AVAILABLE DATA below:

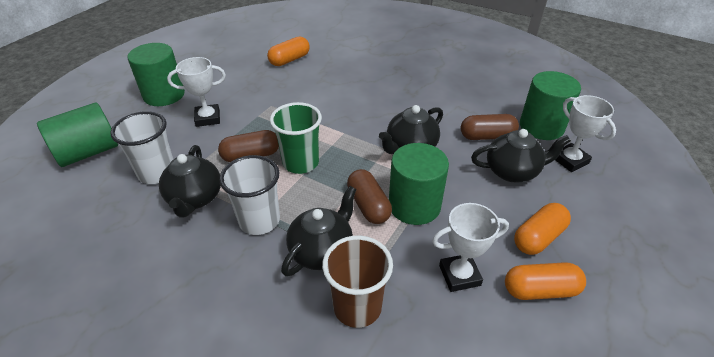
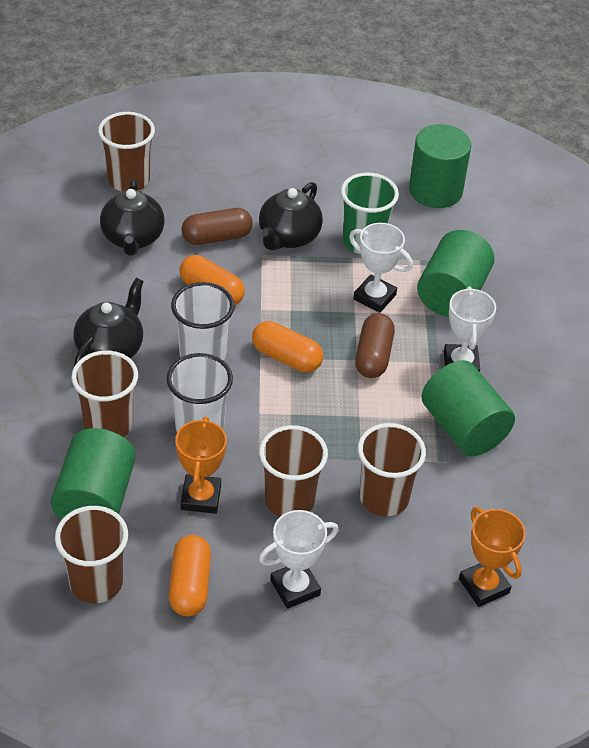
black teapot: 4 -> 3
brown capsule: 3 -> 2
brown cup: 1 -> 5
orange trophy: 0 -> 2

End of AVAILABLE DATA.

- _PROBLEM TO WORK ON_:
The whole listing above, word for word: repeat it with the pictures excluded.

- _EXERCISE ANSWER_:
black teapot: 4 -> 3
brown capsule: 3 -> 2
brown cup: 1 -> 5
orange trophy: 0 -> 2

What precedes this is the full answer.